• _What you have to do_: Below is a set of records; restate each one word for word.

----

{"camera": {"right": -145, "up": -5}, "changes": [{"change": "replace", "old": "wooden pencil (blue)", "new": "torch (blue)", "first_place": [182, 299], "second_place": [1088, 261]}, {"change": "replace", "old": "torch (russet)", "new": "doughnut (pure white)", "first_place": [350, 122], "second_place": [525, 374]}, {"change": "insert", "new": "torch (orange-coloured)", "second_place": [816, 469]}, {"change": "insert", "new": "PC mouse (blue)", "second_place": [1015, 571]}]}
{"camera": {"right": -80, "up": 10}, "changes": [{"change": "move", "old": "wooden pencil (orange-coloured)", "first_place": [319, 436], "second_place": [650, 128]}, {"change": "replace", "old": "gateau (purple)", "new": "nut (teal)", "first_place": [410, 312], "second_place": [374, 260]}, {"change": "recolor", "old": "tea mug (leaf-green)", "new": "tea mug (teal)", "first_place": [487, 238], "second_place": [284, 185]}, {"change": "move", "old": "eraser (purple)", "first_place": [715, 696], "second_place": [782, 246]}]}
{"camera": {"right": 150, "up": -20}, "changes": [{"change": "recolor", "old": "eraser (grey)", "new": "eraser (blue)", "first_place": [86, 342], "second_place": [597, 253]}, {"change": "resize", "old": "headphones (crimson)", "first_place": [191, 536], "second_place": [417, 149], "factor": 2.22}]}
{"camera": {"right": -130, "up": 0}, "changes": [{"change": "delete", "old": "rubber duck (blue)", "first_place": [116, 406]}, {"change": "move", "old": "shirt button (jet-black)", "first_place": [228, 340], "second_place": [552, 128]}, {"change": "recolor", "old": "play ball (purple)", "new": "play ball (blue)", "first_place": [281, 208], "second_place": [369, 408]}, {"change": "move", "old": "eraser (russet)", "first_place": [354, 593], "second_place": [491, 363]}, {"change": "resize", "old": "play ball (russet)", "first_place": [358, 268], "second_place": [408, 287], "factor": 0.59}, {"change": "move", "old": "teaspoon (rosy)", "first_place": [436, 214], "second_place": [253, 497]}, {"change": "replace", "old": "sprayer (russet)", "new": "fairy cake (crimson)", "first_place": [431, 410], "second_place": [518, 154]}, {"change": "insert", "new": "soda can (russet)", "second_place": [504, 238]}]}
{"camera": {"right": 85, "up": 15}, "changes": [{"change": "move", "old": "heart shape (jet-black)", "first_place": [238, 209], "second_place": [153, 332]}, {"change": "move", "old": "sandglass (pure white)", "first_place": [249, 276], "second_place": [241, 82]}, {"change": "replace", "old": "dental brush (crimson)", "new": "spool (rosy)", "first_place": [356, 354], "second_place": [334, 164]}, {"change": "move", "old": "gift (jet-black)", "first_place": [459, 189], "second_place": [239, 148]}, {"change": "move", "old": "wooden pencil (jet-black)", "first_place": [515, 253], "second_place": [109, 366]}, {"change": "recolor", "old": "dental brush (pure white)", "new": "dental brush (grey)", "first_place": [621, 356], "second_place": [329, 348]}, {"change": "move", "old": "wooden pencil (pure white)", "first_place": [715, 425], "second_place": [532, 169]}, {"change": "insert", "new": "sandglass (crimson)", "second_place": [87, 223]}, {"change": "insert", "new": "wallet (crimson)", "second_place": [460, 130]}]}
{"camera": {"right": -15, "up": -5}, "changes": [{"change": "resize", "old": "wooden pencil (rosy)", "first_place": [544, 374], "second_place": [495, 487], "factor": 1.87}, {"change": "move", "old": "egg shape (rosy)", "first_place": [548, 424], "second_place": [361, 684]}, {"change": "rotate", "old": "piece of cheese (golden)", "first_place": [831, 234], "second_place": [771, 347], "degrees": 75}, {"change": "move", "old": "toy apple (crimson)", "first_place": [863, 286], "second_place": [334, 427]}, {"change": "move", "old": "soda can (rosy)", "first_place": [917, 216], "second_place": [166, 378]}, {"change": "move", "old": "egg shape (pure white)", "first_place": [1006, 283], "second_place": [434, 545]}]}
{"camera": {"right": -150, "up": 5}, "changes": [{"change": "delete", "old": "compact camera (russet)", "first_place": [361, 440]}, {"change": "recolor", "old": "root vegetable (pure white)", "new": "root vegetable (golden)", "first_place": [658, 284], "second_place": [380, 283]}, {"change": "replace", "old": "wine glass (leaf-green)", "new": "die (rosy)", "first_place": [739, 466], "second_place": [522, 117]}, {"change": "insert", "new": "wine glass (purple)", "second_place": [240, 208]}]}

----

• _Solved exercise_:
{"camera": {"right": -145, "up": -5}, "changes": [{"change": "replace", "old": "wooden pencil (blue)", "new": "torch (blue)", "first_place": [182, 299], "second_place": [1088, 261]}, {"change": "replace", "old": "torch (russet)", "new": "doughnut (pure white)", "first_place": [350, 122], "second_place": [525, 374]}, {"change": "insert", "new": "torch (orange-coloured)", "second_place": [816, 469]}, {"change": "insert", "new": "PC mouse (blue)", "second_place": [1015, 571]}]}
{"camera": {"right": -80, "up": 10}, "changes": [{"change": "move", "old": "wooden pencil (orange-coloured)", "first_place": [319, 436], "second_place": [650, 128]}, {"change": "replace", "old": "gateau (purple)", "new": "nut (teal)", "first_place": [410, 312], "second_place": [374, 260]}, {"change": "recolor", "old": "tea mug (leaf-green)", "new": "tea mug (teal)", "first_place": [487, 238], "second_place": [284, 185]}, {"change": "move", "old": "eraser (purple)", "first_place": [715, 696], "second_place": [782, 246]}]}
{"camera": {"right": 150, "up": -20}, "changes": [{"change": "recolor", "old": "eraser (grey)", "new": "eraser (blue)", "first_place": [86, 342], "second_place": [597, 253]}, {"change": "resize", "old": "headphones (crimson)", "first_place": [191, 536], "second_place": [417, 149], "factor": 2.22}]}
{"camera": {"right": -130, "up": 0}, "changes": [{"change": "delete", "old": "rubber duck (blue)", "first_place": [116, 406]}, {"change": "move", "old": "shirt button (jet-black)", "first_place": [228, 340], "second_place": [552, 128]}, {"change": "recolor", "old": "play ball (purple)", "new": "play ball (blue)", "first_place": [281, 208], "second_place": [369, 408]}, {"change": "move", "old": "eraser (russet)", "first_place": [354, 593], "second_place": [491, 363]}, {"change": "resize", "old": "play ball (russet)", "first_place": [358, 268], "second_place": [408, 287], "factor": 0.59}, {"change": "move", "old": "teaspoon (rosy)", "first_place": [436, 214], "second_place": [253, 497]}, {"change": "replace", "old": "sprayer (russet)", "new": "fairy cake (crimson)", "first_place": [431, 410], "second_place": [518, 154]}, {"change": "insert", "new": "soda can (russet)", "second_place": [504, 238]}]}
{"camera": {"right": 85, "up": 15}, "changes": [{"change": "move", "old": "heart shape (jet-black)", "first_place": [238, 209], "second_place": [153, 332]}, {"change": "move", "old": "sandglass (pure white)", "first_place": [249, 276], "second_place": [241, 82]}, {"change": "replace", "old": "dental brush (crimson)", "new": "spool (rosy)", "first_place": [356, 354], "second_place": [334, 164]}, {"change": "move", "old": "gift (jet-black)", "first_place": [459, 189], "second_place": [239, 148]}, {"change": "move", "old": "wooden pencil (jet-black)", "first_place": [515, 253], "second_place": [109, 366]}, {"change": "recolor", "old": "dental brush (pure white)", "new": "dental brush (grey)", "first_place": [621, 356], "second_place": [329, 348]}, {"change": "move", "old": "wooden pencil (pure white)", "first_place": [715, 425], "second_place": [532, 169]}, {"change": "insert", "new": "sandglass (crimson)", "second_place": [87, 223]}, {"change": "insert", "new": "wallet (crimson)", "second_place": [460, 130]}]}
{"camera": {"right": -15, "up": -5}, "changes": [{"change": "resize", "old": "wooden pencil (rosy)", "first_place": [544, 374], "second_place": [495, 487], "factor": 1.87}, {"change": "move", "old": "egg shape (rosy)", "first_place": [548, 424], "second_place": [361, 684]}, {"change": "rotate", "old": "piece of cheese (golden)", "first_place": [831, 234], "second_place": [771, 347], "degrees": 75}, {"change": "move", "old": "toy apple (crimson)", "first_place": [863, 286], "second_place": [334, 427]}, {"change": "move", "old": "soda can (rosy)", "first_place": [917, 216], "second_place": [166, 378]}, {"change": "move", "old": "egg shape (pure white)", "first_place": [1006, 283], "second_place": [434, 545]}]}
{"camera": {"right": -150, "up": 5}, "changes": [{"change": "delete", "old": "compact camera (russet)", "first_place": [361, 440]}, {"change": "recolor", "old": "root vegetable (pure white)", "new": "root vegetable (golden)", "first_place": [658, 284], "second_place": [380, 283]}, {"change": "replace", "old": "wine glass (leaf-green)", "new": "die (rosy)", "first_place": [739, 466], "second_place": [522, 117]}, {"change": "insert", "new": "wine glass (purple)", "second_place": [240, 208]}]}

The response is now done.